◆ EXERCISE
Leave out the pictures and give back all the entries exactly as written.

====================

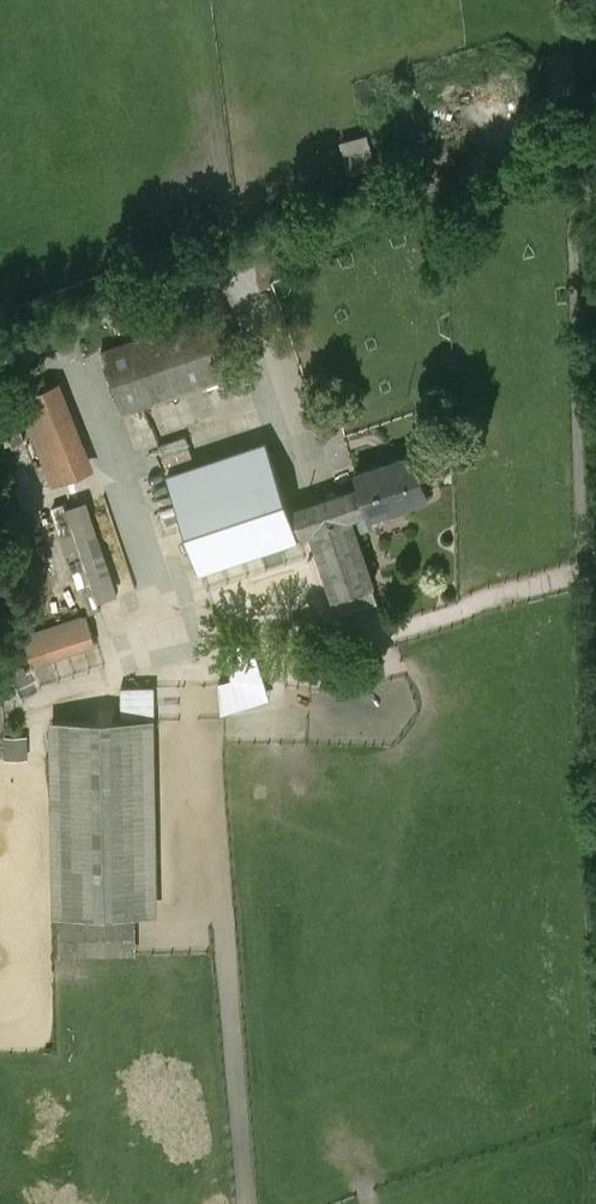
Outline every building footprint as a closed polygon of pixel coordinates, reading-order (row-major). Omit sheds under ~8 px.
[(225,304),(108,345),(131,411),(248,371),(225,304)] [(57,482),(101,466),(68,381),(25,397),(57,482)] [(270,437),(172,470),(205,566),(303,533),(293,504),(270,437)] [(418,443),(362,462),(368,479),(381,516),(436,497),(418,443)] [(338,598),(383,583),(362,522),(381,516),(368,479),(293,504),(303,533),(315,529),(338,598)] [(26,633),(37,668),(102,647),(91,612),(26,633)] [(224,683),(233,713),(275,700),(256,635),(225,645),(235,680),(224,683)] [(159,719),(54,720),(56,914),(161,913),(159,719)] [(28,735),(6,735),(6,759),(29,759),(28,735)] [(136,918),(60,920),(61,955),(137,953),(136,918)]
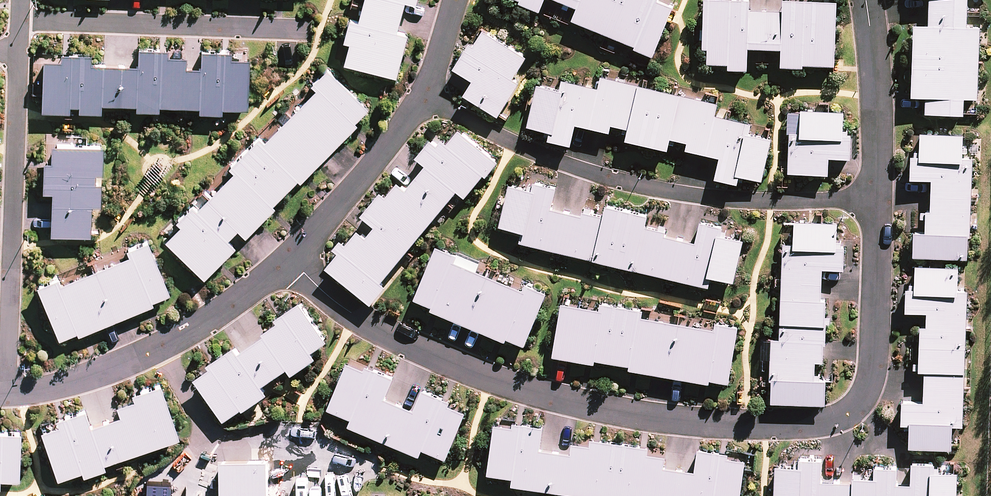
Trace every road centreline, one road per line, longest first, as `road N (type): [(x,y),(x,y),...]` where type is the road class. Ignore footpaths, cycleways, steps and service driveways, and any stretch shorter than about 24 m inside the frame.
road 1 (residential): [(880,203),(869,396),(850,416),(824,425),(660,419),(545,401),(448,366),(348,310),(291,258)]
road 2 (residential): [(421,98),(517,145),(621,180),(750,200),(880,203)]
road 3 (residential): [(20,52),(8,393)]
road 4 (residential): [(291,258),(163,348),(60,385),(8,393)]
road 5 (residential): [(21,21),(304,31)]
road 6 (residential): [(421,98),(291,258)]
road 7 (residential): [(866,0),(880,203)]

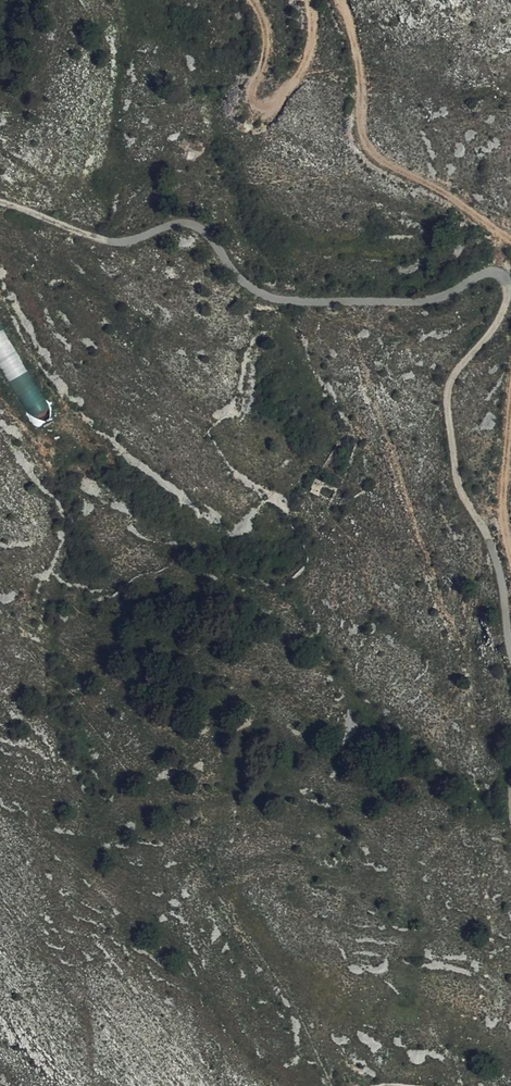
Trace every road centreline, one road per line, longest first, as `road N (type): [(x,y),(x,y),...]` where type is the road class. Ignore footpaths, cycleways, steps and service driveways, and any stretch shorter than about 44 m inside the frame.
road 1 (track): [(510,652),(492,545),(454,469),(447,406),(450,380),(510,295),(499,272),(416,301),(303,301),(261,294),(207,230),(191,224),(127,242),(0,203)]
road 2 (track): [(510,241),(444,192),(385,164),(360,134),(356,55),(341,0)]
road 3 (track): [(310,0),(309,58),(279,103),(258,113),(248,98),(267,47),(249,0)]
road 4 (track): [(510,560),(502,508),(510,406)]

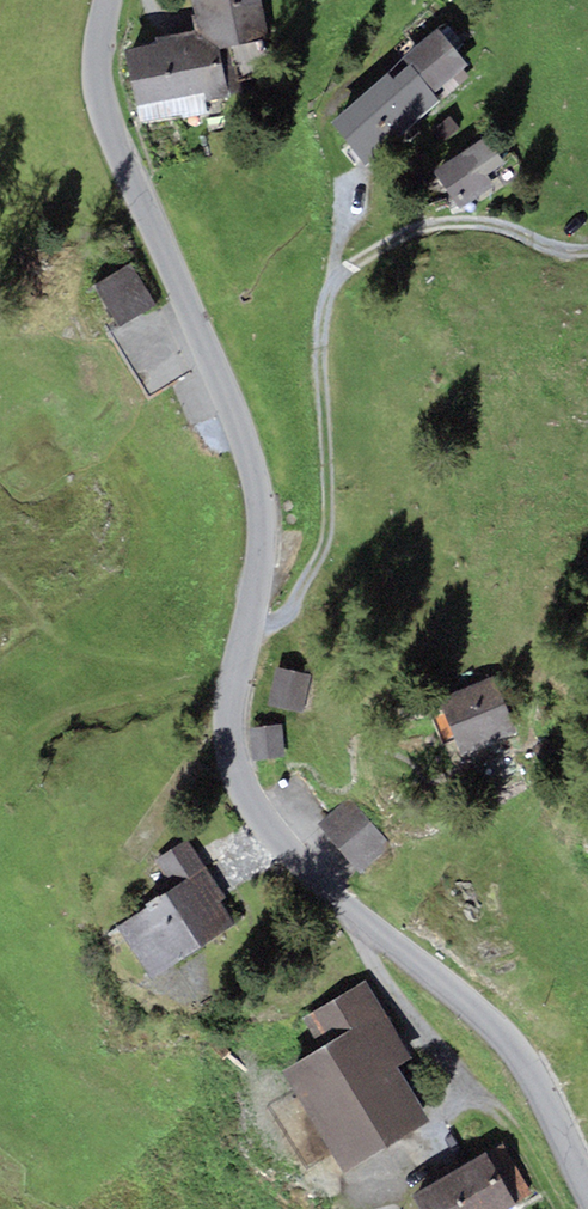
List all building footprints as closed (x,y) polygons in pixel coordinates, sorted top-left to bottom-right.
[(260,0),(190,0),(196,29),(201,54),(235,47),(269,40),(260,0)] [(242,83),(235,47),(201,54),(196,29),(156,37),(158,44),(125,51),(135,105),(242,83)] [(435,31),(403,58),(440,101),(472,73),(435,31)] [(328,123),(365,165),(440,101),(403,58),(328,123)] [(434,176),(460,209),(509,171),(483,137),(434,176)] [(121,328),(157,304),(130,263),(94,287),(121,328)] [(174,362),(137,362),(137,380),(173,380),(173,370),(188,370),(189,332),(156,331),(156,350),(174,350),(174,362)] [(315,680),(274,674),(269,711),(310,716),(315,680)] [(451,686),(437,756),(504,770),(518,699),(451,686)] [(286,769),(282,725),(247,728),(251,772),(286,769)] [(363,785),(318,822),(360,874),(405,838),(363,785)] [(173,888),(203,868),(184,841),(155,860),(173,888)] [(118,925),(153,978),(238,921),(203,868),(173,888),(118,925)] [(305,1020),(321,1046),(282,1070),(344,1170),(428,1118),(395,1066),(410,1057),(364,983),(305,1020)] [(502,1145),(486,1154),(514,1202),(530,1192),(502,1145)] [(419,1208),(507,1208),(516,1204),(514,1202),(486,1154),(484,1151),(411,1195),(419,1208)]
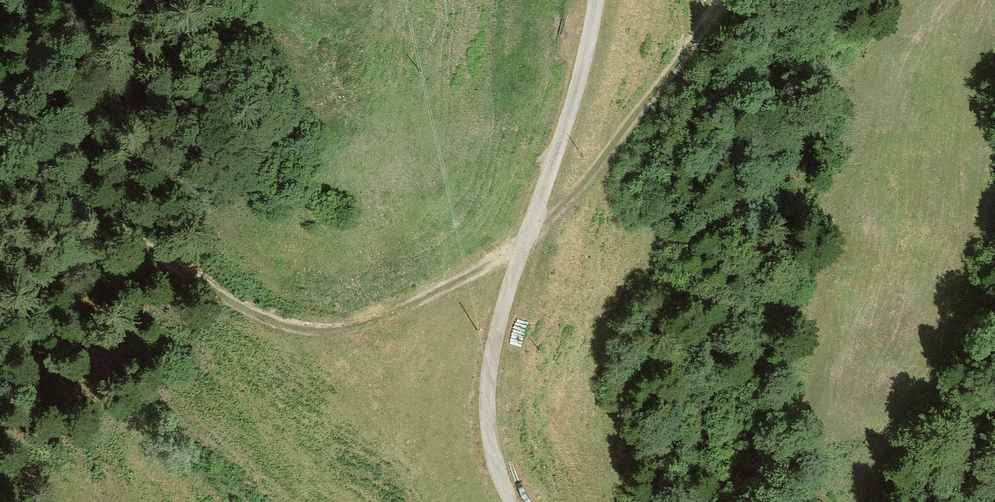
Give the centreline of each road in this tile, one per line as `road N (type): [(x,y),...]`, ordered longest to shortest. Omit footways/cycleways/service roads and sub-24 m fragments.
road 1 (track): [(0,142),(217,296),(274,326),(361,330),(523,243),(572,198),(721,0)]
road 2 (track): [(512,501),(487,431),(490,362),(571,106),(595,0)]

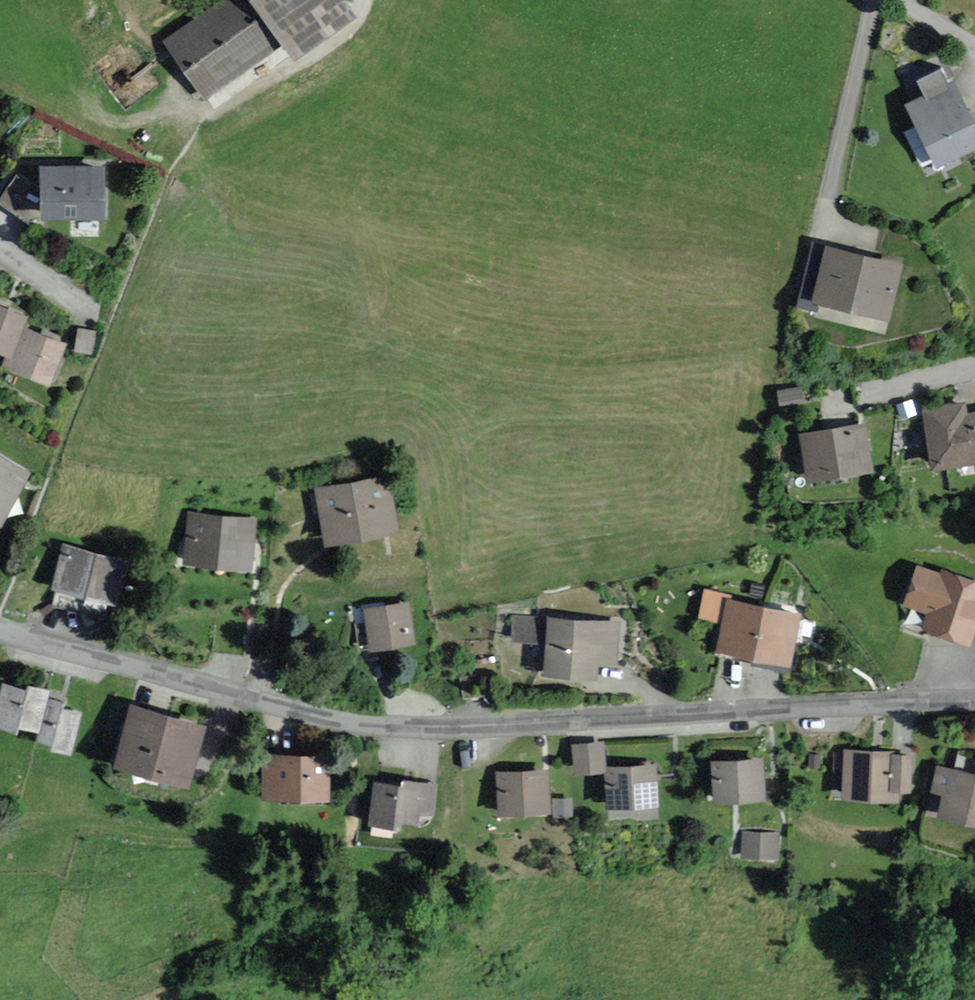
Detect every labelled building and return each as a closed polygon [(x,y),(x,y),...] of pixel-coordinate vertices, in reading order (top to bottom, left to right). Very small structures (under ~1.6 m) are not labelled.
[(342,0),(224,0),(165,43),(205,98),(286,40),(299,58),(355,18),(342,0)] [(956,81),(908,107),(942,172),(974,155),(974,117),(956,81)] [(103,219),(102,167),(40,168),(41,220),(103,219)] [(914,269),(821,247),(807,310),(828,315),(830,307),(901,324),(914,269)] [(29,316),(0,306),(0,351),(7,353),(3,365),(56,384),(69,344),(25,328),(29,316)] [(93,334),(75,332),(73,352),(91,355),(93,334)] [(893,440),(883,393),(819,406),(828,453),(893,440)] [(919,412),(929,470),(974,462),(974,414),(961,417),(959,405),(919,412)] [(0,457),(0,523),(3,524),(31,475),(0,457)] [(402,533),(391,476),(316,490),(327,547),(402,533)] [(254,520),(189,514),(184,563),(250,569),(254,520)] [(126,560),(60,545),(49,589),(116,605),(126,560)] [(974,630),(974,584),(939,572),(937,578),(915,571),(902,610),(927,618),(922,631),(970,646),(974,630)] [(721,653),(793,666),(802,614),(732,602),(733,597),(705,592),(700,622),(726,627),(721,653)] [(414,643),(407,602),(364,610),(372,651),(414,643)] [(619,615),(546,611),(545,622),(512,620),(511,639),(548,641),(546,672),(600,675),(601,663),(616,664),(619,615)] [(54,698),(56,690),(34,685),(33,688),(7,682),(0,714),(0,723),(26,729),(27,726),(46,730),(54,698)] [(80,752),(90,712),(72,708),(73,703),(54,698),(46,730),(44,739),(62,743),(61,748),(80,752)] [(190,789),(205,729),(131,710),(116,771),(190,789)] [(658,807),(655,766),(605,770),(603,745),(572,747),(574,776),(605,774),(608,811),(658,807)] [(899,799),(899,750),(844,751),(844,799),(899,799)] [(330,797),(328,753),(262,756),(264,800),(330,797)] [(974,757),(972,774),(937,769),(933,796),(944,797),(940,822),(974,827),(974,757)] [(765,803),(761,760),(711,765),(715,807),(765,803)] [(551,814),(547,771),(495,776),(499,819),(551,814)] [(431,819),(432,787),(391,784),(391,788),(374,787),(371,824),(422,827),(422,818),(431,819)] [(779,858),(779,834),(747,834),(747,858),(779,858)]
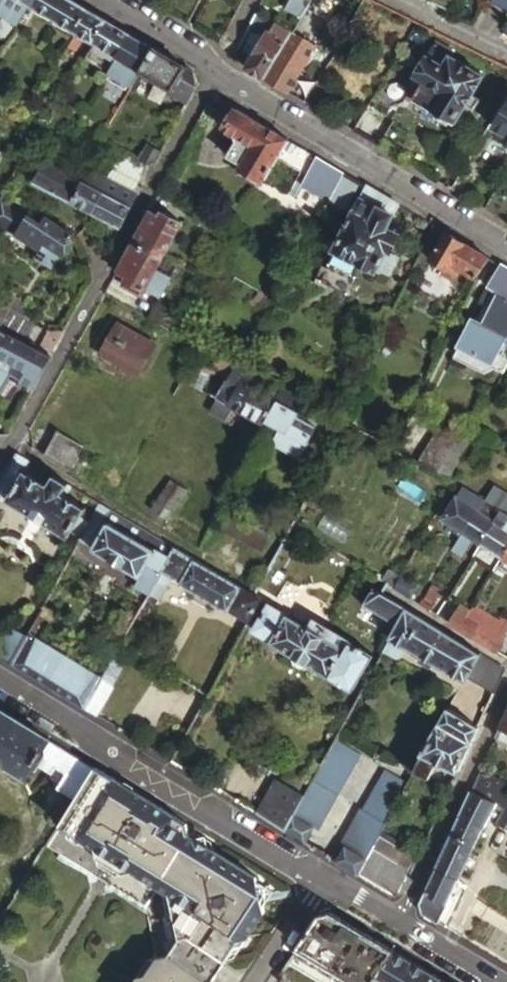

====================

◆ ANSWER FOR THE TASK
Outline every building footprint as a closed polygon of pixel coordinates, reading-order (row-major). Omit sheds under ~8 px.
[(225,304),(108,345),(131,411),(248,371),(225,304)] [(57,482),(101,466),(68,381),(25,397),(57,482)] [(270,437),(172,470),(205,566),(303,533),(293,504),(270,437)] [(418,443),(362,462),(368,479),(381,516),(436,497),(418,443)] [(338,598),(383,583),(362,522),(381,516),(368,479),(293,504),(303,533),(315,529),(338,598)] [(26,633),(37,668),(102,647),(91,612),(26,633)] [(224,683),(233,713),(275,700),(256,635),(225,645),(235,680),(224,683)] [(159,719),(54,720),(56,914),(161,913),(159,719)] [(28,735),(6,735),(6,759),(29,759),(28,735)] [(136,918),(60,920),(61,955),(137,953),(136,918)]
Trace every road centreline, one road per line, longest first, as `road N (type): [(x,y),(x,y),...]` where type is the road class. Ignore footpaths, cycleways, steps and service driveways, and any stretch shorter than about 24 m inside the frame.
road 1 (residential): [(880,203),(869,396),(850,416),(824,425),(660,419),(545,401),(448,366),(348,310),(291,258)]
road 2 (residential): [(421,98),(517,145),(621,180),(750,200),(880,203)]
road 3 (residential): [(20,52),(8,393)]
road 4 (residential): [(291,258),(163,348),(60,385),(8,393)]
road 5 (residential): [(21,21),(304,31)]
road 6 (residential): [(421,98),(291,258)]
road 7 (residential): [(866,0),(880,203)]

Trace every road centreline, one road per line, longest first, as `road N (type): [(x,y),(x,y),...]` where type is the road class. Ignore footpaths, cycleways, steps and service driveways, and any stretch shorter than about 44 m inside the frame.
road 1 (track): [(510,652),(492,545),(454,469),(447,406),(450,380),(510,295),(499,272),(416,301),(303,301),(261,294),(207,230),(191,224),(127,242),(0,203)]
road 2 (track): [(510,241),(444,192),(385,164),(360,134),(356,55),(341,0)]
road 3 (track): [(310,0),(309,58),(279,103),(258,113),(248,98),(267,47),(249,0)]
road 4 (track): [(510,560),(502,508),(510,406)]

List all building footprints as closed (x,y) polygons in pixel coordinates, sorted top-left to bottom-right.
[(260,0),(190,0),(196,29),(201,54),(235,47),(269,40),(260,0)] [(242,83),(235,47),(201,54),(196,29),(156,37),(158,44),(125,51),(135,105),(242,83)] [(435,31),(403,58),(440,101),(472,73),(435,31)] [(328,123),(365,165),(440,101),(403,58),(328,123)] [(434,176),(460,209),(509,171),(483,137),(434,176)] [(121,328),(157,304),(130,263),(94,287),(121,328)] [(174,362),(137,362),(137,380),(173,380),(173,370),(188,370),(189,332),(156,331),(156,350),(174,350),(174,362)] [(315,680),(274,674),(269,711),(310,716),(315,680)] [(451,686),(437,756),(504,770),(518,699),(451,686)] [(286,769),(282,725),(247,728),(251,772),(286,769)] [(363,785),(318,822),(360,874),(405,838),(363,785)] [(173,888),(203,868),(184,841),(155,860),(173,888)] [(118,925),(153,978),(238,921),(203,868),(173,888),(118,925)] [(305,1020),(321,1046),(282,1070),(344,1170),(428,1118),(395,1066),(410,1057),(364,983),(305,1020)] [(502,1145),(486,1154),(514,1202),(530,1192),(502,1145)] [(419,1208),(507,1208),(516,1204),(514,1202),(486,1154),(484,1151),(411,1195),(419,1208)]
Give the centreline of each road in this tile, one per line as `road N (type): [(x,y),...]`, ordered longest to shortest. Omit footways/cycleways/service roads and sub-24 m fragments.
road 1 (track): [(0,142),(217,296),(274,326),(361,330),(523,243),(572,198),(721,0)]
road 2 (track): [(512,501),(487,431),(490,362),(571,106),(595,0)]

Detect every labelled building and return each as a closed polygon [(x,y),(x,y),...] of pixel-coordinate vertices, in reading order (top to bottom, left to right). Very small structures (under ~1.6 m) are not labelled.
[(342,0),(224,0),(165,43),(205,98),(286,40),(299,58),(355,18),(342,0)] [(956,81),(908,107),(942,172),(974,155),(974,117),(956,81)] [(103,219),(102,167),(40,168),(41,220),(103,219)] [(914,269),(821,247),(807,310),(828,315),(830,307),(901,324),(914,269)] [(29,316),(0,306),(0,351),(7,353),(3,365),(56,384),(69,344),(25,328),(29,316)] [(93,334),(75,332),(73,352),(91,355),(93,334)] [(893,440),(883,393),(819,406),(828,453),(893,440)] [(919,412),(929,470),(974,462),(974,414),(961,417),(959,405),(919,412)] [(0,457),(0,523),(3,524),(31,475),(0,457)] [(402,533),(391,476),(316,490),(327,547),(402,533)] [(254,520),(189,514),(184,563),(250,569),(254,520)] [(126,560),(60,545),(49,589),(116,605),(126,560)] [(974,630),(974,584),(939,572),(937,578),(915,571),(902,610),(927,618),(922,631),(970,646),(974,630)] [(721,653),(793,666),(802,614),(732,602),(733,597),(705,592),(700,622),(726,627),(721,653)] [(414,643),(407,602),(364,610),(372,651),(414,643)] [(619,615),(546,611),(545,622),(512,620),(511,639),(548,641),(546,672),(600,675),(601,663),(616,664),(619,615)] [(54,698),(56,690),(34,685),(33,688),(7,682),(0,714),(0,723),(26,729),(27,726),(46,730),(54,698)] [(80,752),(90,712),(72,708),(73,703),(54,698),(46,730),(44,739),(62,743),(61,748),(80,752)] [(190,789),(205,729),(131,710),(116,771),(190,789)] [(658,807),(655,766),(605,770),(603,745),(572,747),(574,776),(605,774),(608,811),(658,807)] [(899,799),(899,750),(844,751),(844,799),(899,799)] [(330,797),(328,753),(262,756),(264,800),(330,797)] [(974,757),(972,774),(937,769),(933,796),(944,797),(940,822),(974,827),(974,757)] [(765,803),(761,760),(711,765),(715,807),(765,803)] [(551,814),(547,771),(495,776),(499,819),(551,814)] [(431,819),(432,787),(391,784),(391,788),(374,787),(371,824),(422,827),(422,818),(431,819)] [(779,858),(779,834),(747,834),(747,858),(779,858)]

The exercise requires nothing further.